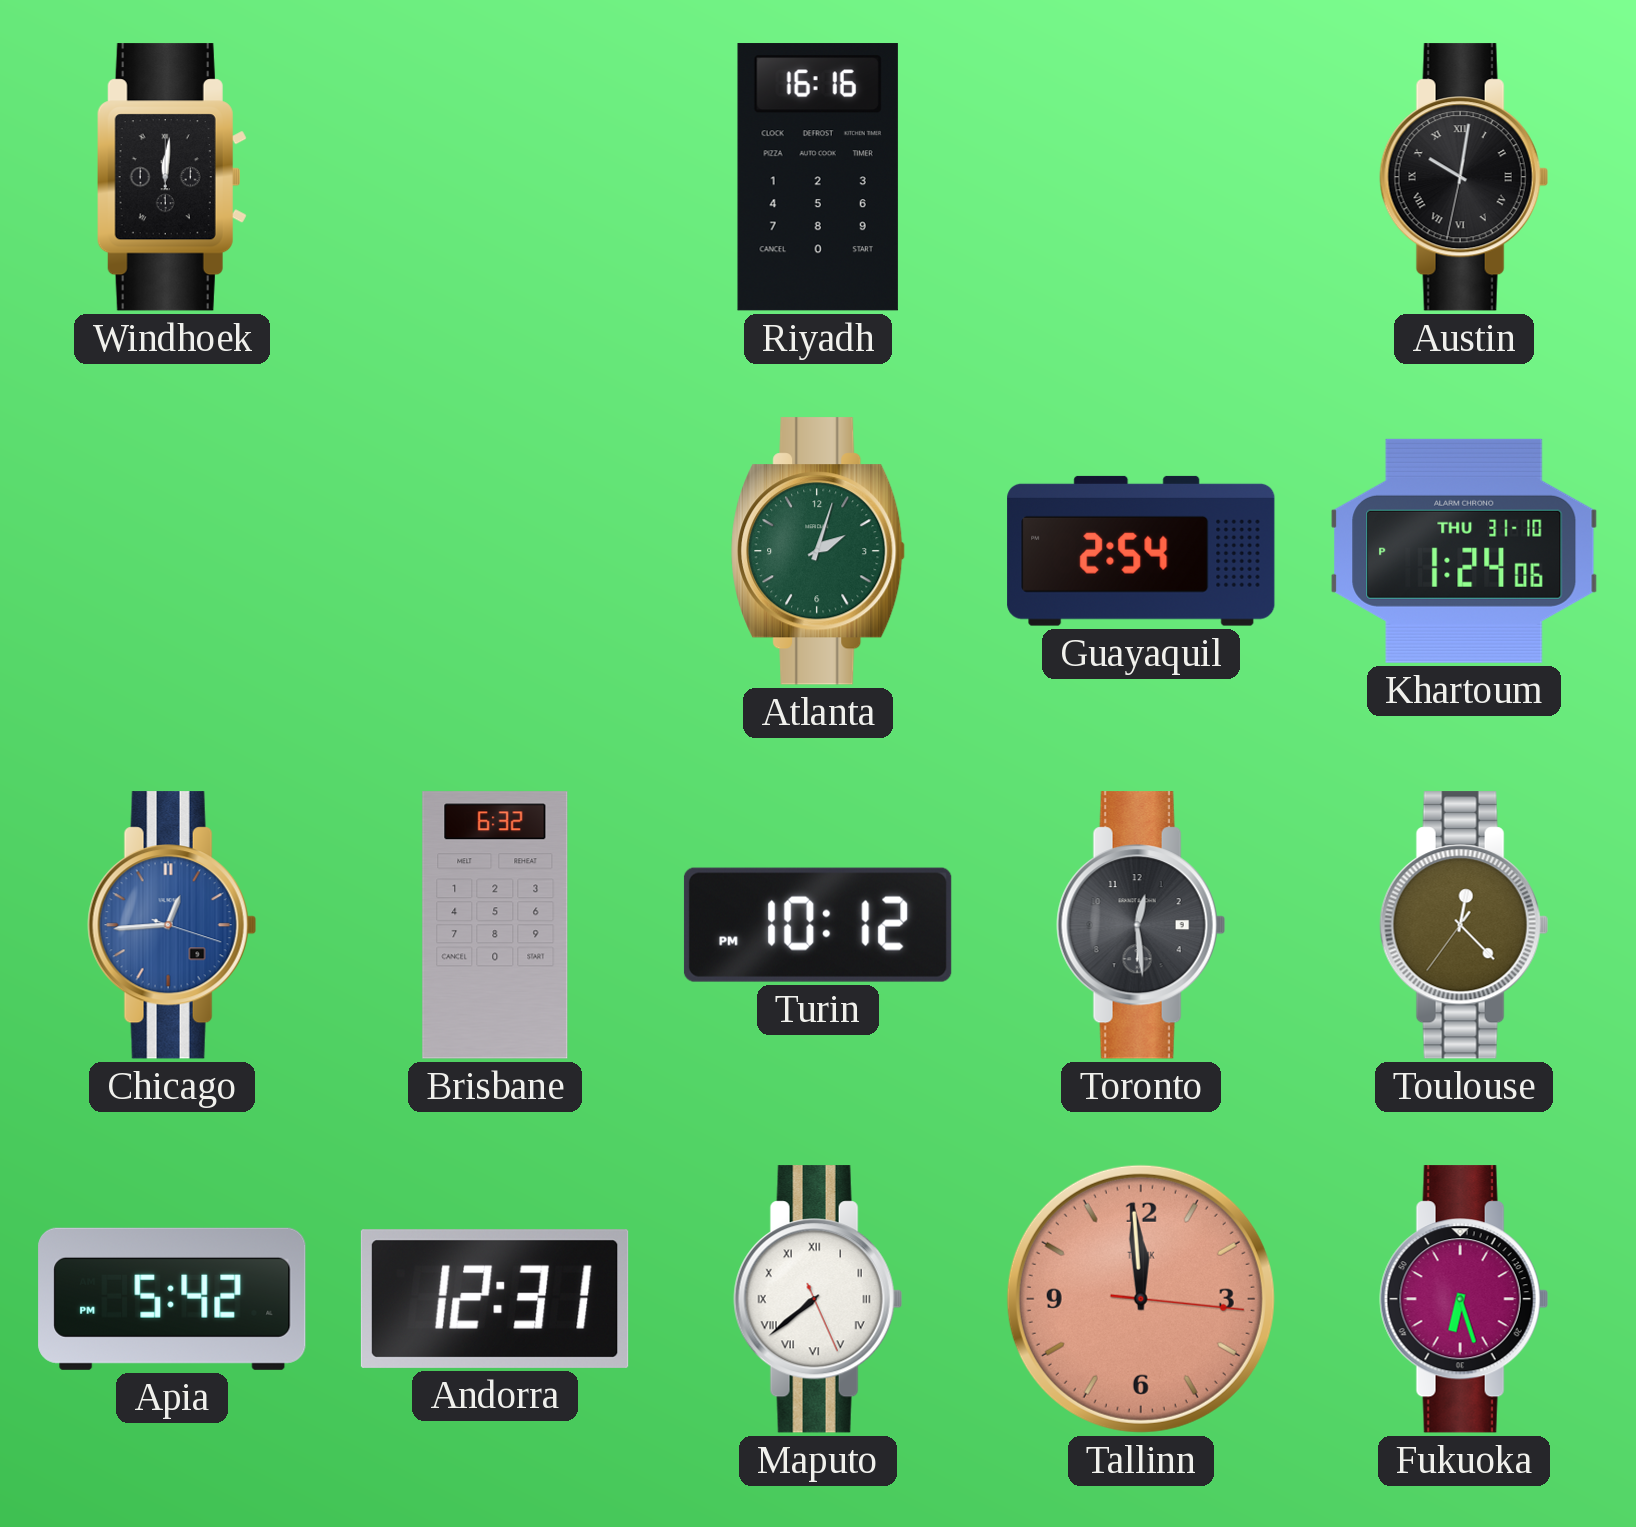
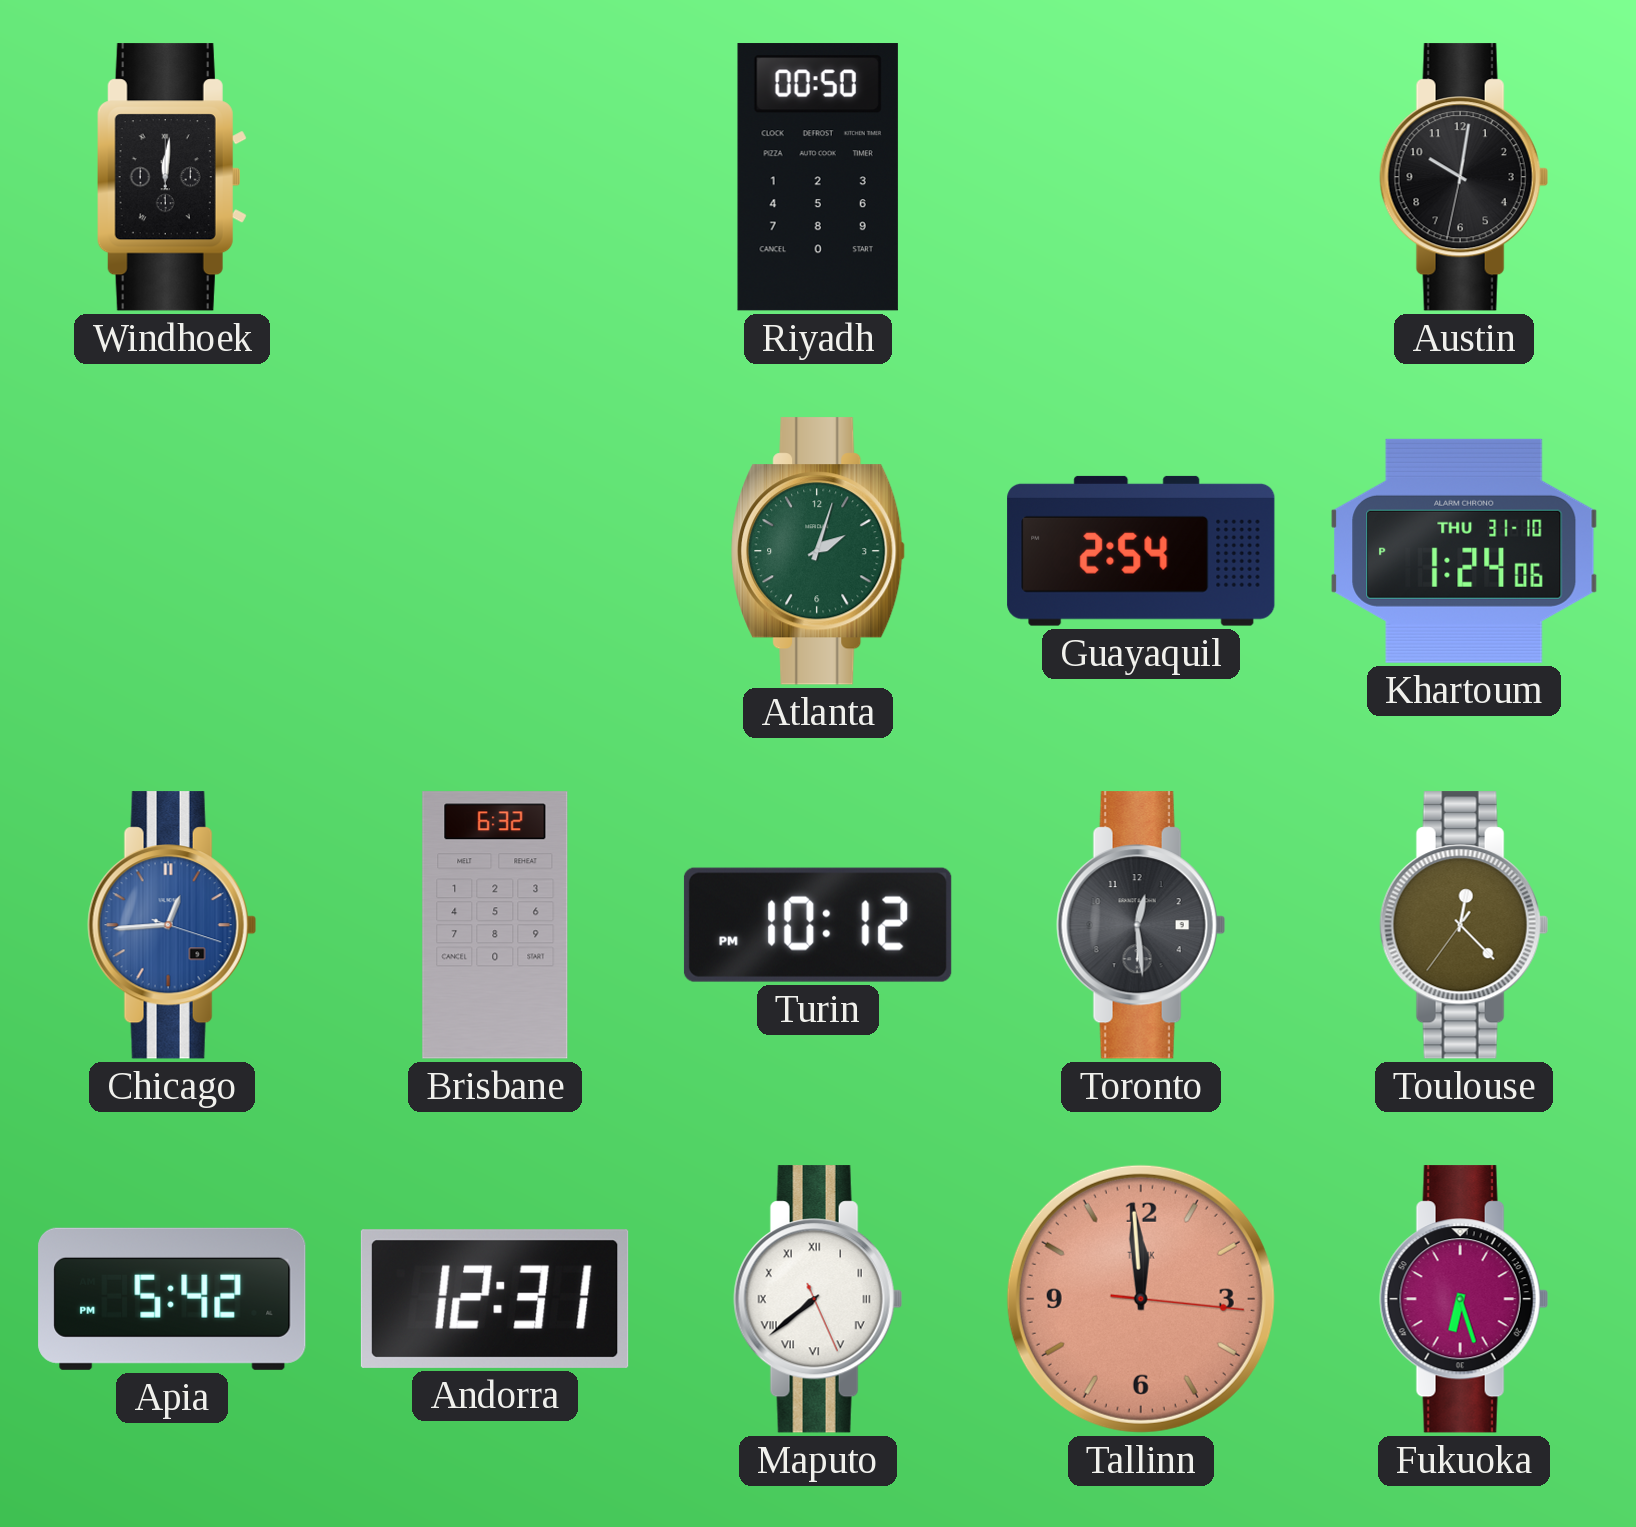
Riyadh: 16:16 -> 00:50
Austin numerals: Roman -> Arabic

==

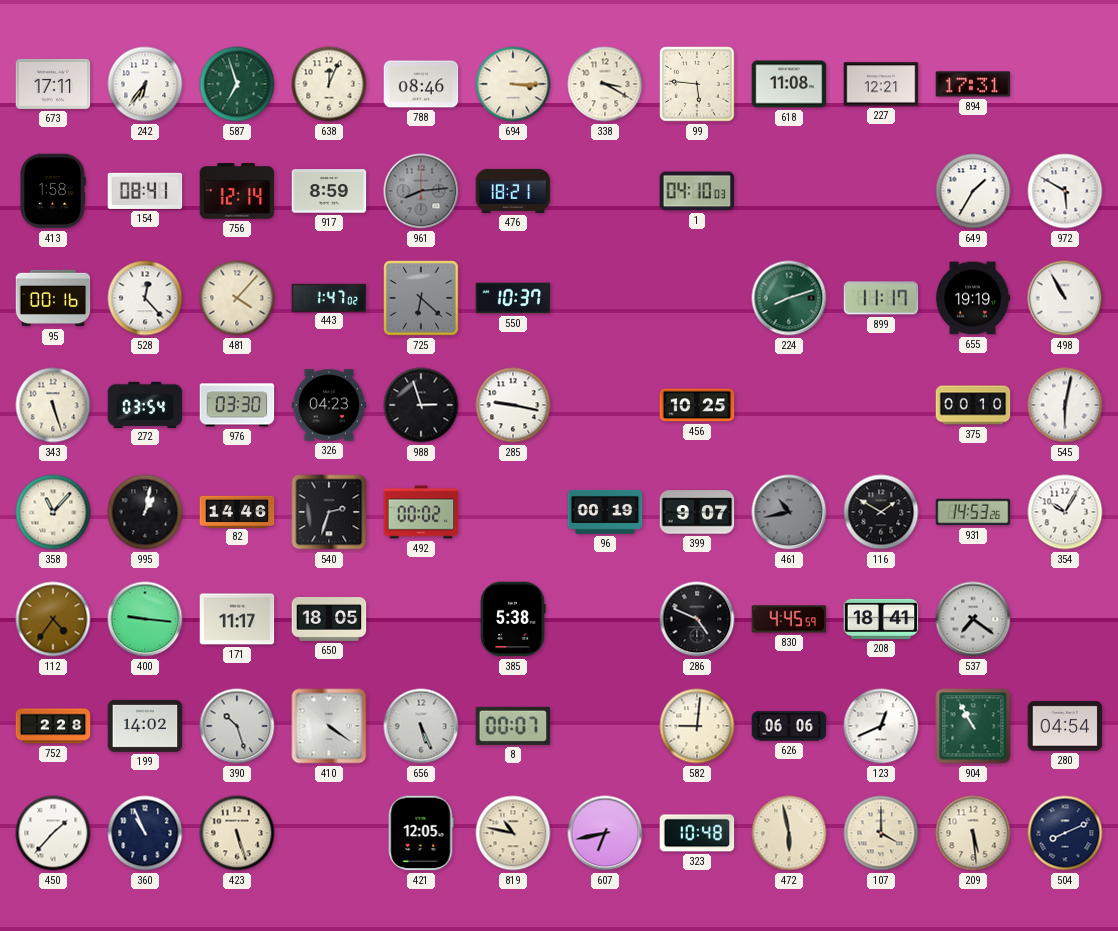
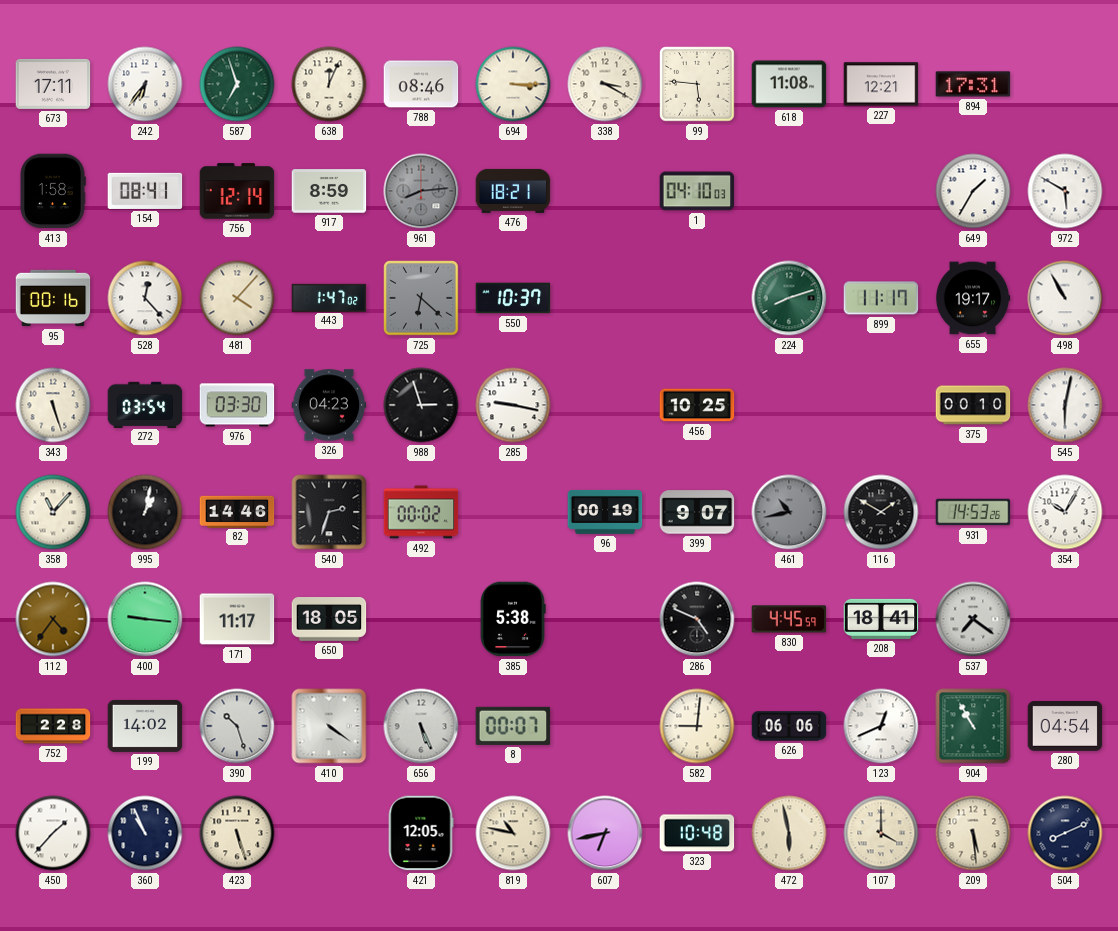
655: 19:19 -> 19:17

--

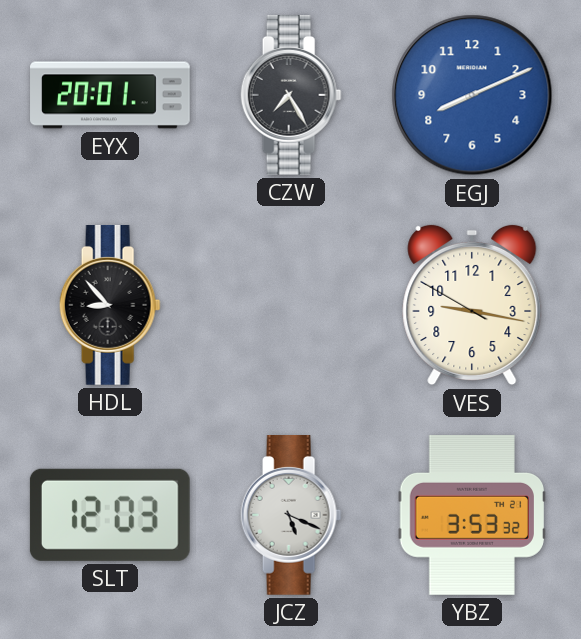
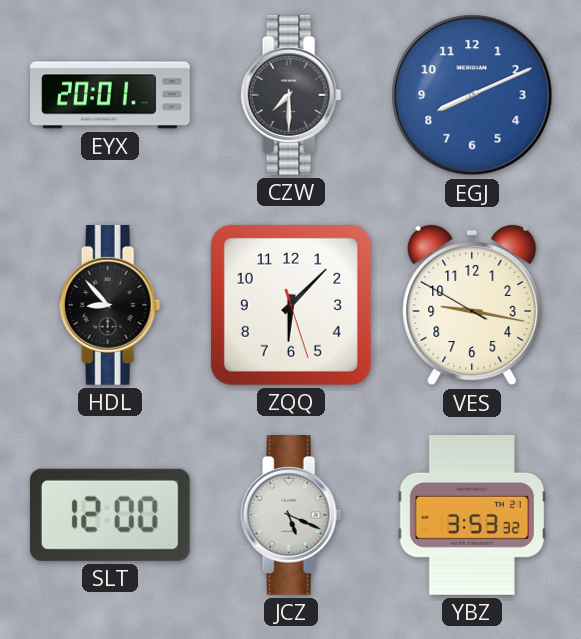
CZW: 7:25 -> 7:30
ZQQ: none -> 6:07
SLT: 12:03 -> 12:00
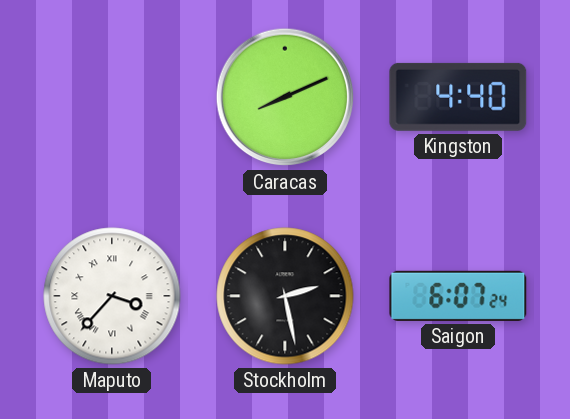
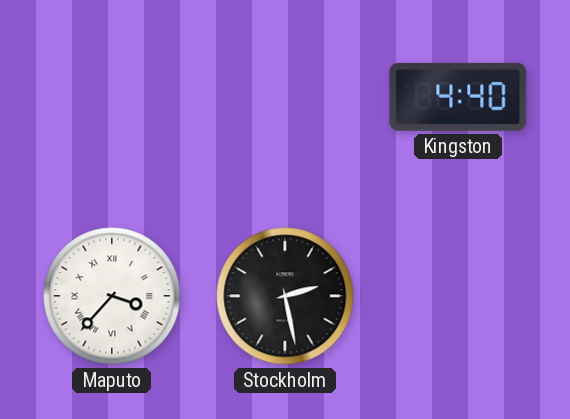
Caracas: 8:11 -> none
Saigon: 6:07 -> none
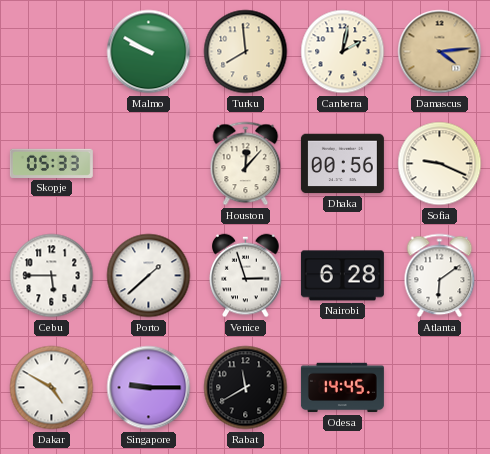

■ Do this ■
Recast the records between the lines holding "CZW: 7:25 -> 7:30" and "Saigon: 6:07 -> none", inclusive, as a JSON list of strings, one string per line, with blank lines omitted. Leave the pictures out.

■ Answer to the task ■
[
  "CZW: 7:25 -> 7:30",
  "ZQQ: none -> 6:07",
  "SLT: 12:03 -> 12:00",
  "Caracas: 8:11 -> none",
  "Saigon: 6:07 -> none"
]